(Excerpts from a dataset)

----------

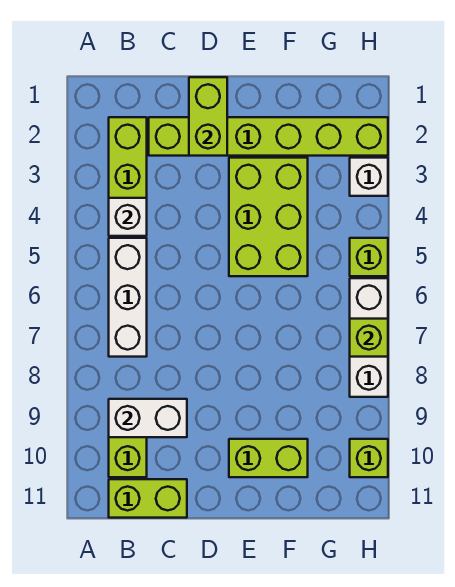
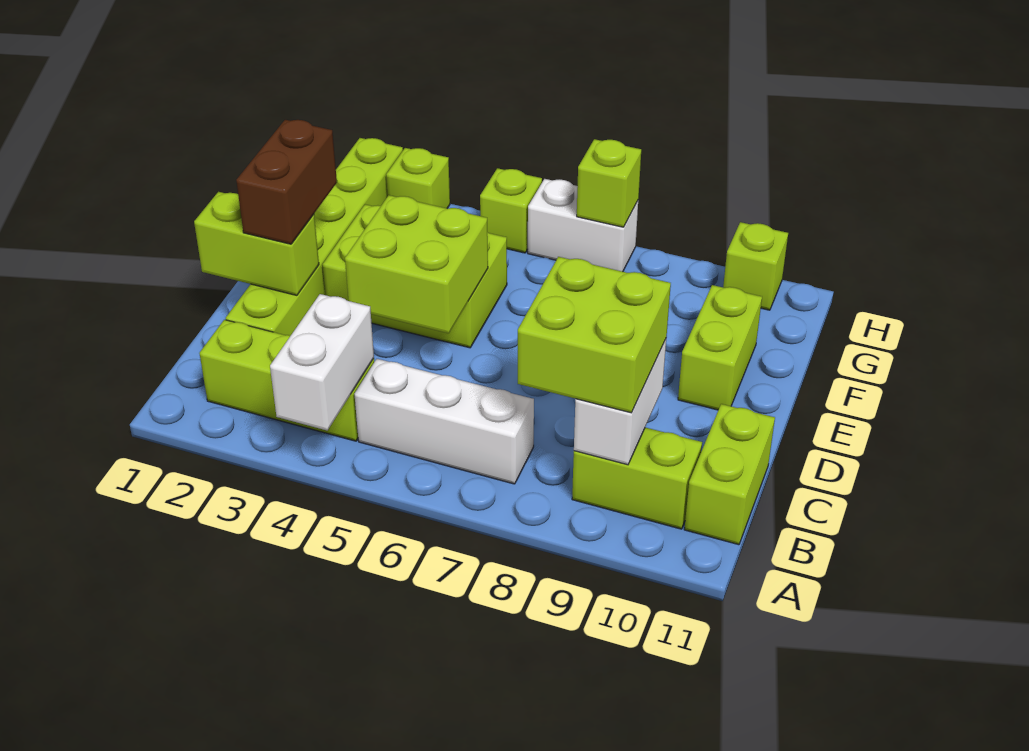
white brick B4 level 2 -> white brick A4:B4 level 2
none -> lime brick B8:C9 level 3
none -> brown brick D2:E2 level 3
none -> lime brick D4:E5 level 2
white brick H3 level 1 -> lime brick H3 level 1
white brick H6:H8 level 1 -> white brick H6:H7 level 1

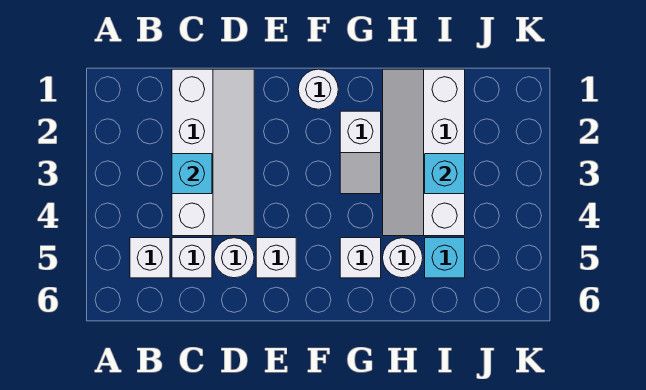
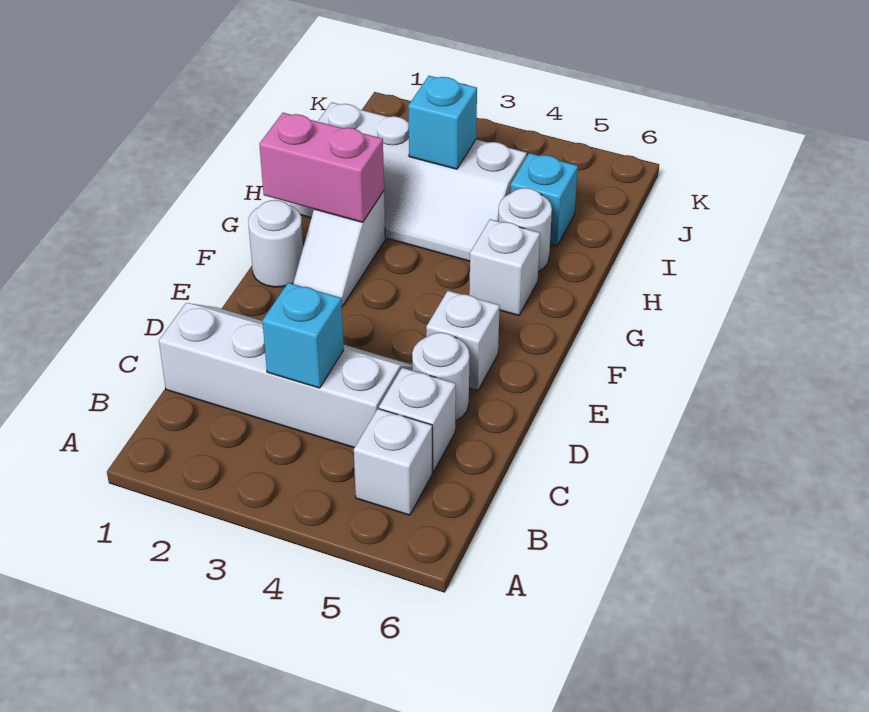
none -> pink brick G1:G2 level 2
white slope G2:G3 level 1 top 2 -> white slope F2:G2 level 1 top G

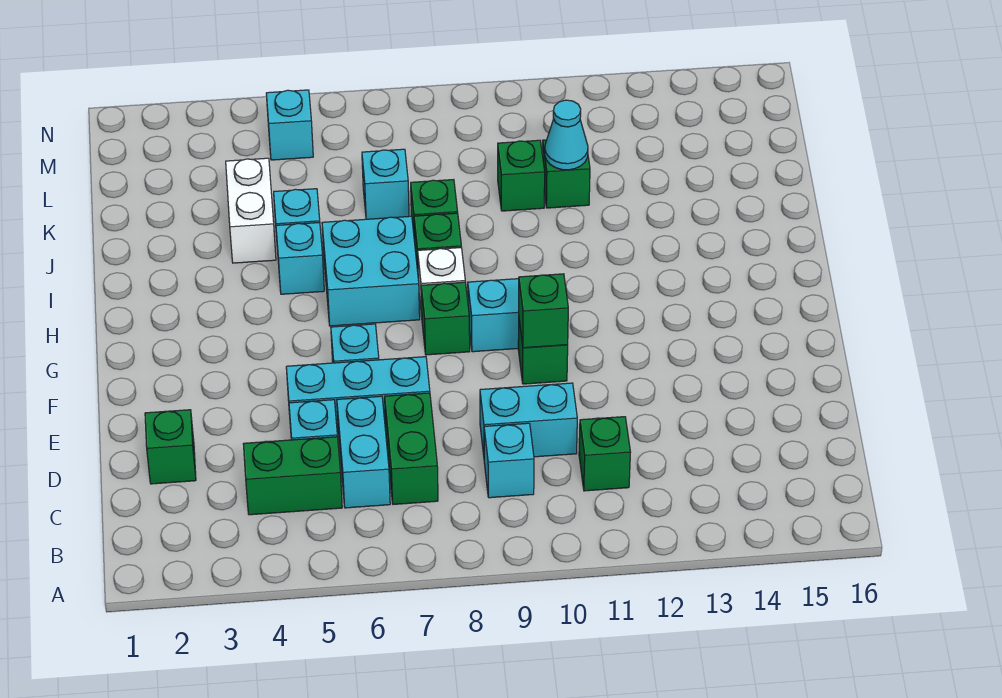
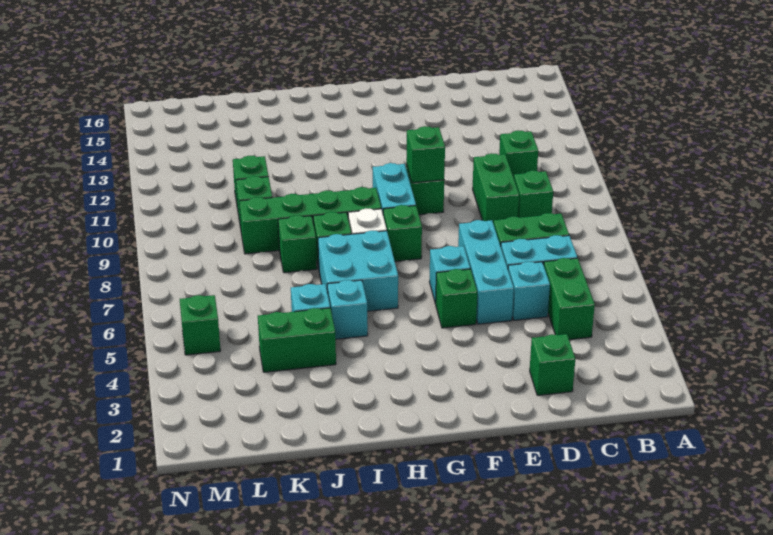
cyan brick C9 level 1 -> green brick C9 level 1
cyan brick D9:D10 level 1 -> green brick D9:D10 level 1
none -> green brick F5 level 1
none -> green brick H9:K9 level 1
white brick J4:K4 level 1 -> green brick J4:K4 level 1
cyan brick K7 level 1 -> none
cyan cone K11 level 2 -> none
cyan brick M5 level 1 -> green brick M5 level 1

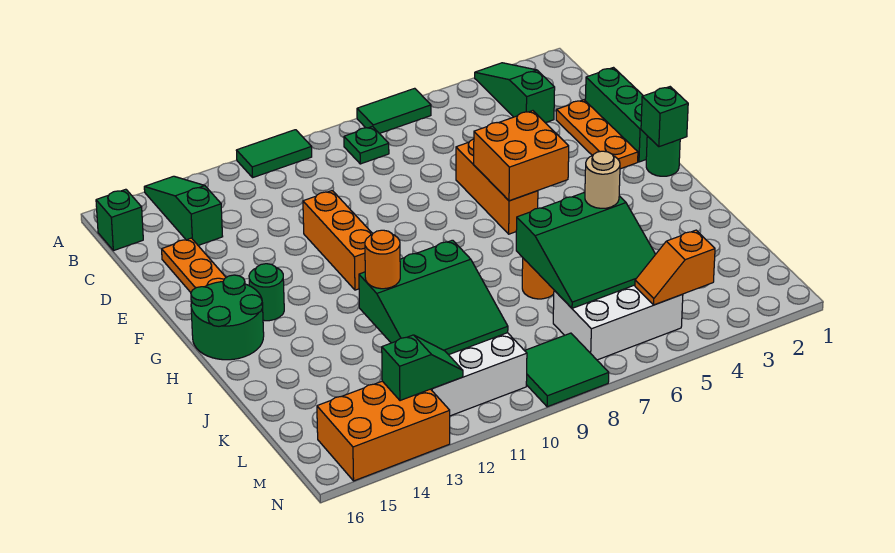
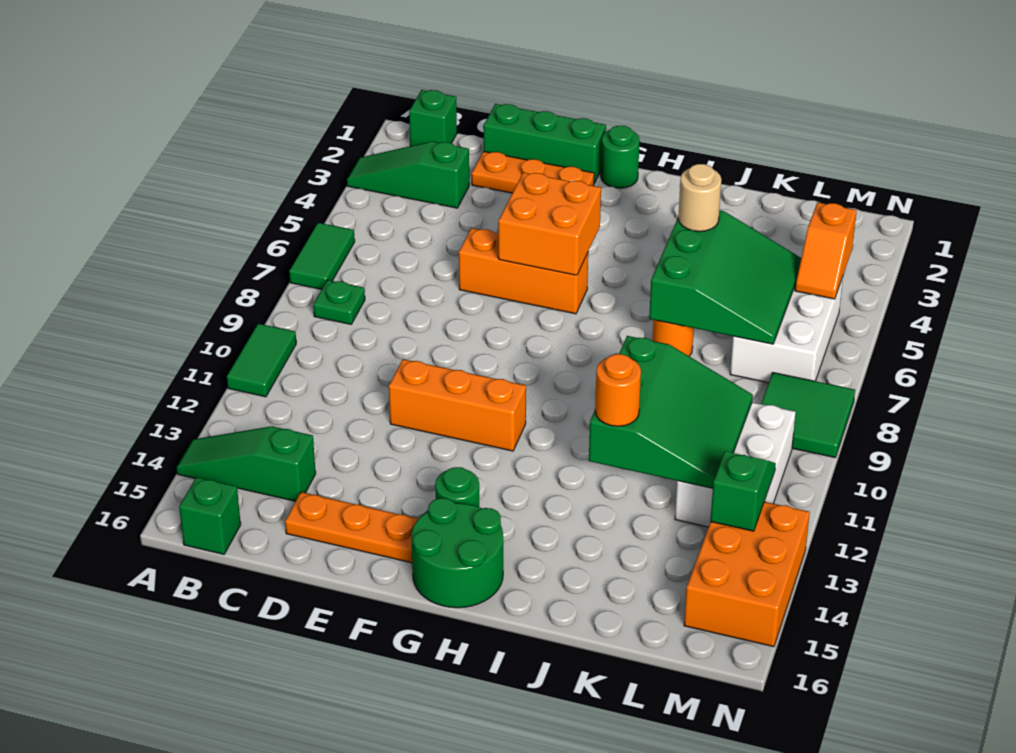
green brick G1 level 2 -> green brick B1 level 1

----------

- **EXERCISE DETAILS**: Your answer must be a single number: the count of lines above that hold the word "none".

- **FINISHED EXERCISE**: 8